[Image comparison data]
- Opening Delimiter -
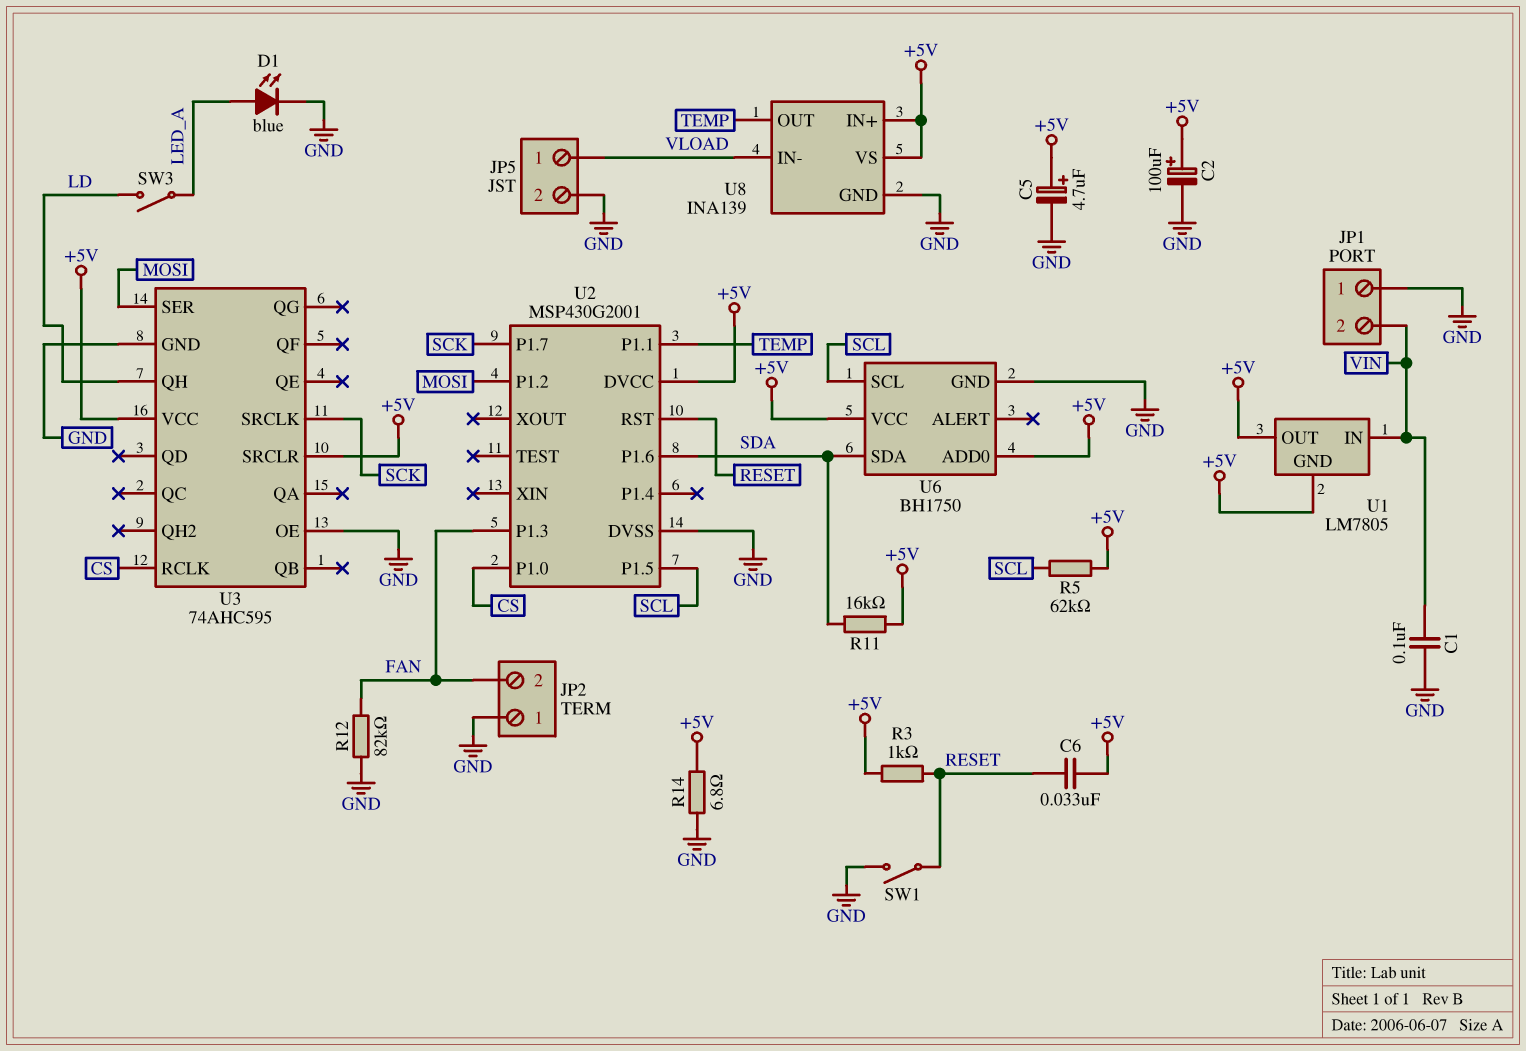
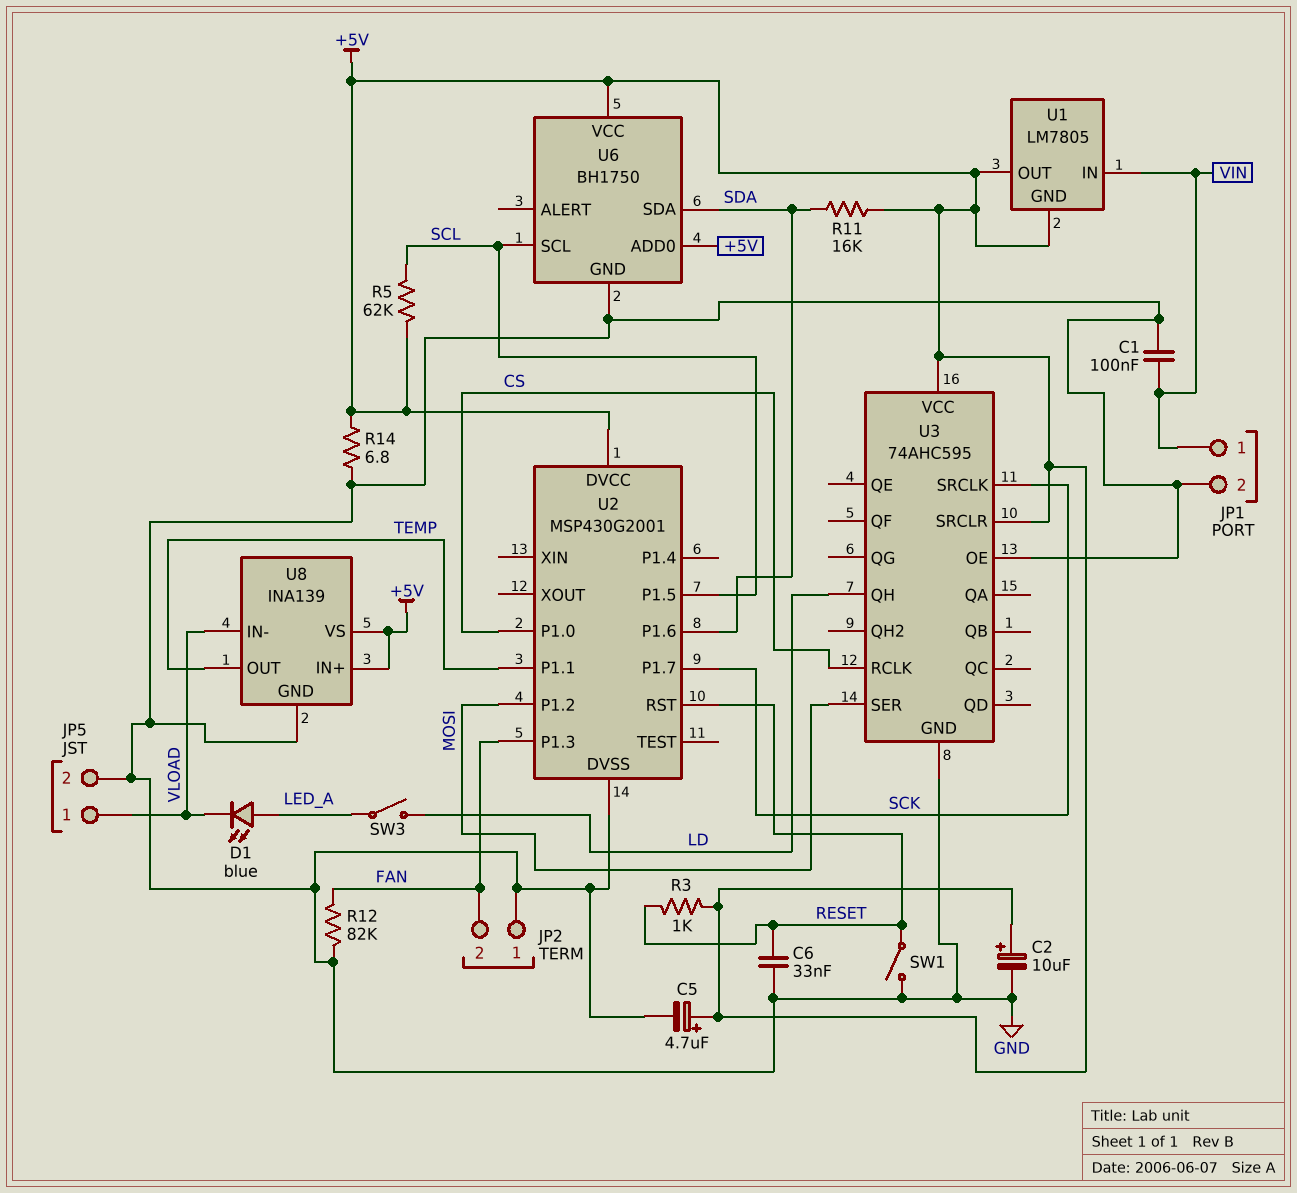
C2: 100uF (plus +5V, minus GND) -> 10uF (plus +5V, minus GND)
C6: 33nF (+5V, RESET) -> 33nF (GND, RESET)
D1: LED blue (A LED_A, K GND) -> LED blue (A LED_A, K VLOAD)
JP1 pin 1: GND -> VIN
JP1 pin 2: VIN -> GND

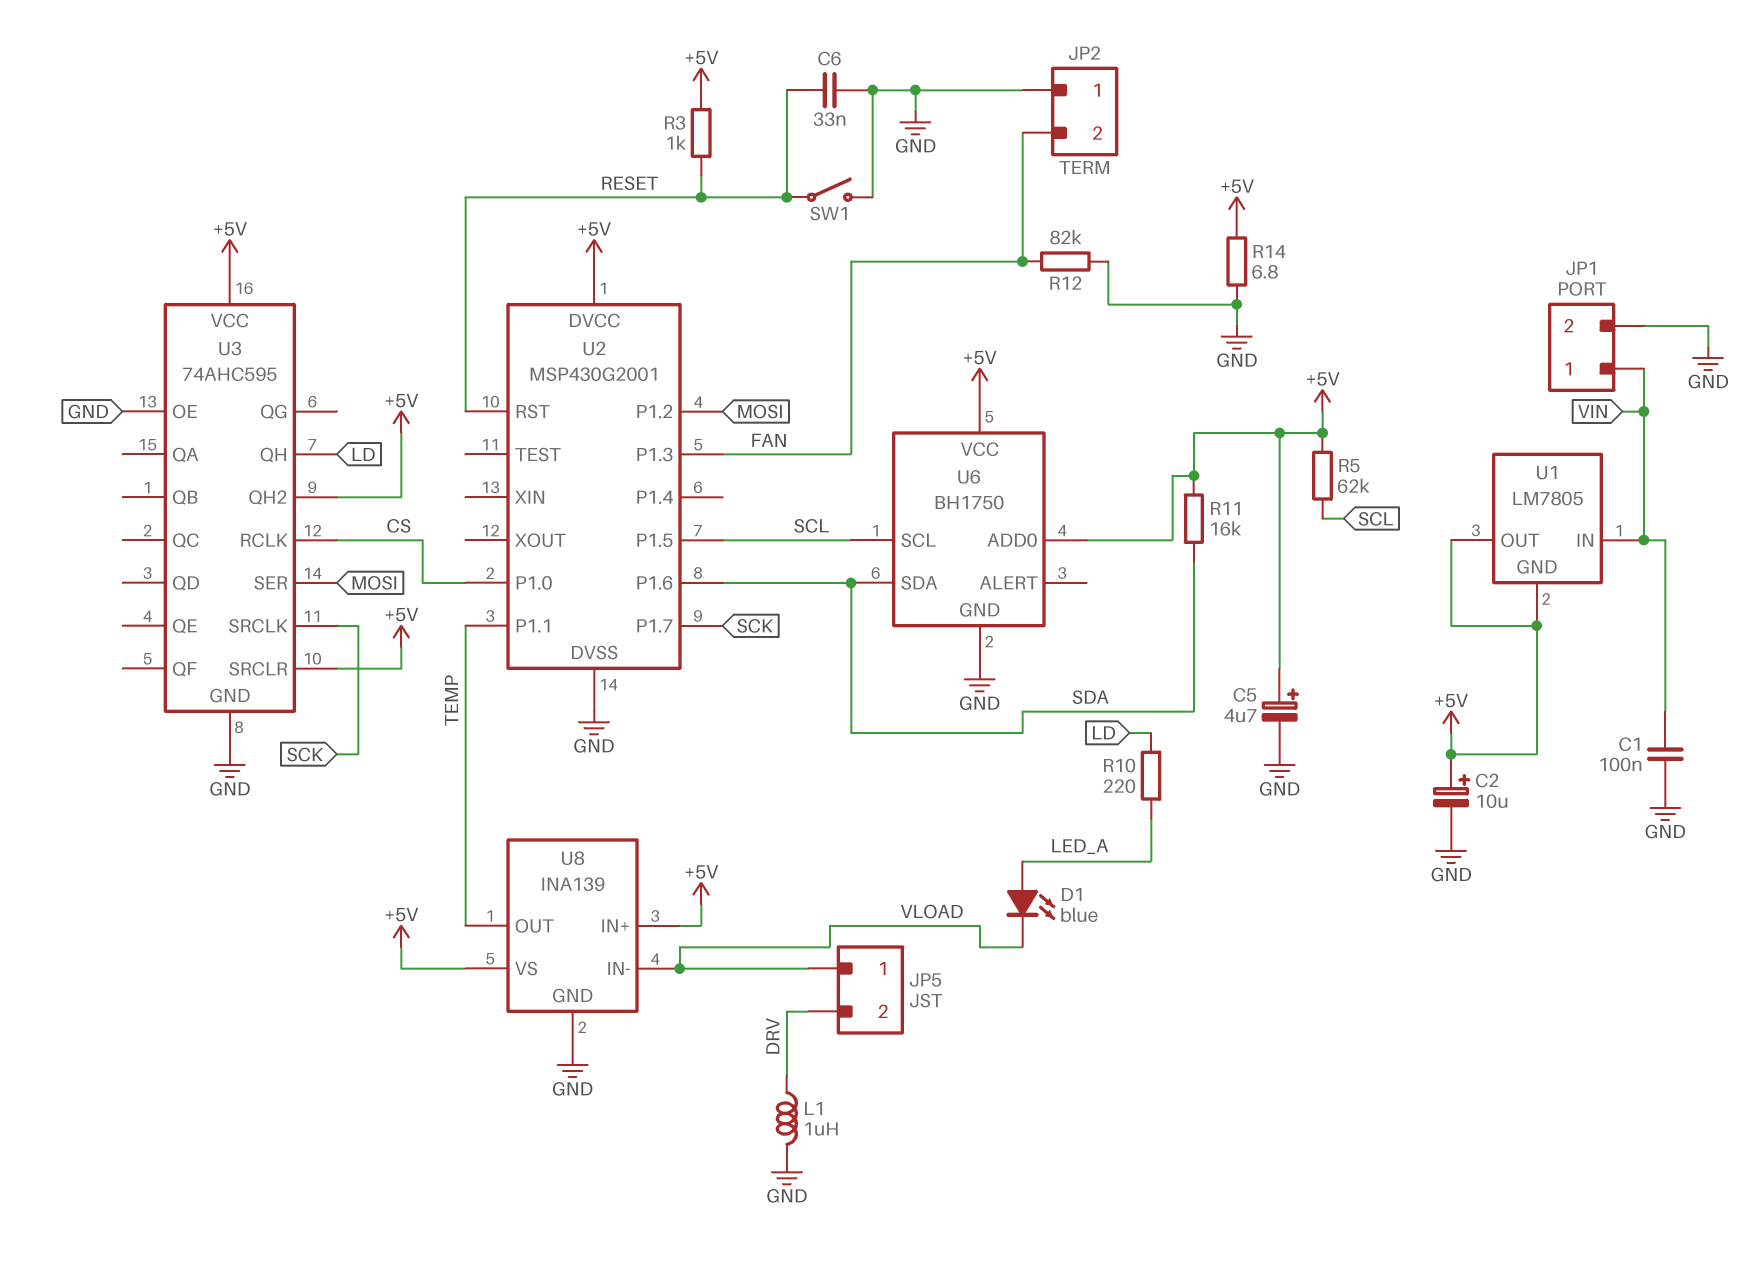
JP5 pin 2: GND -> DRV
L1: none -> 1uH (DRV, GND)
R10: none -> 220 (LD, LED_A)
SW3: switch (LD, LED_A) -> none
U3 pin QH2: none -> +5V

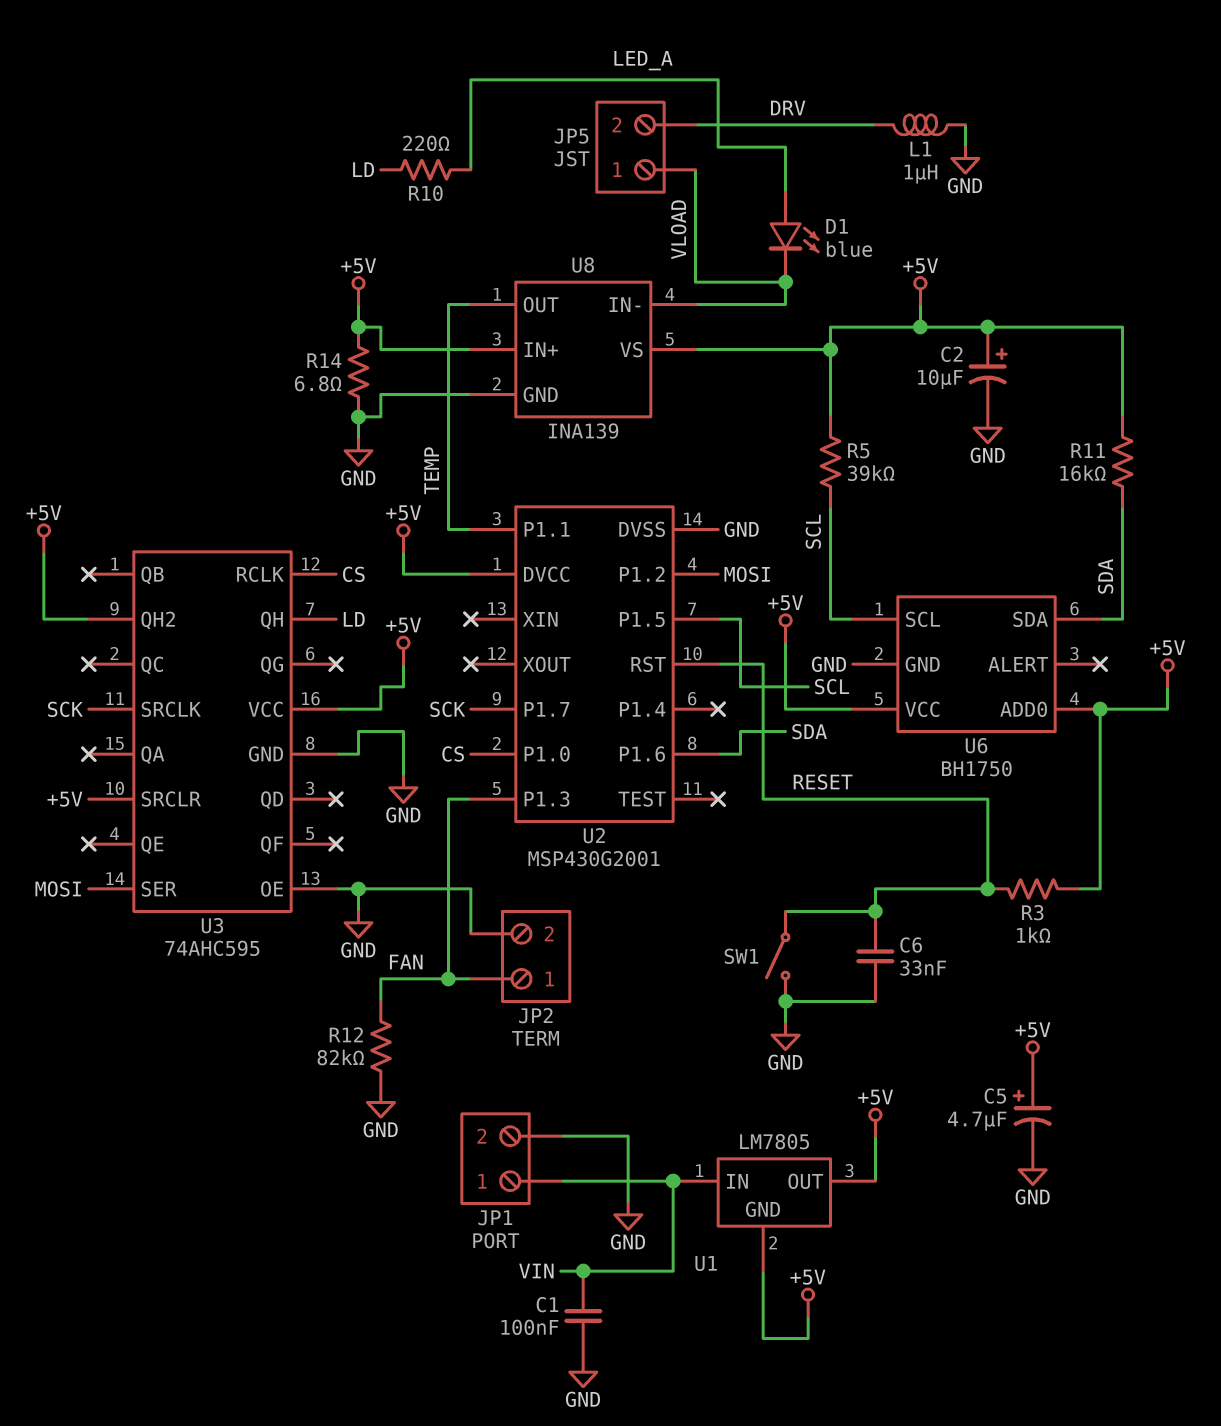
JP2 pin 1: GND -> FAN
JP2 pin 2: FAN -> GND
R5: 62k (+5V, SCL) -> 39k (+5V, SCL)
- Closing Delimiter -
## PROBLEM REQUIREMENTS
Retype the data word for word, please, and keep the images out.

## EXERCISE OUTPUT
C2: 100uF (plus +5V, minus GND) -> 10uF (plus +5V, minus GND)
C6: 33nF (+5V, RESET) -> 33nF (GND, RESET)
D1: LED blue (A LED_A, K GND) -> LED blue (A LED_A, K VLOAD)
JP1 pin 1: GND -> VIN
JP1 pin 2: VIN -> GND

JP5 pin 2: GND -> DRV
L1: none -> 1uH (DRV, GND)
R10: none -> 220 (LD, LED_A)
SW3: switch (LD, LED_A) -> none
U3 pin QH2: none -> +5V

JP2 pin 1: GND -> FAN
JP2 pin 2: FAN -> GND
R5: 62k (+5V, SCL) -> 39k (+5V, SCL)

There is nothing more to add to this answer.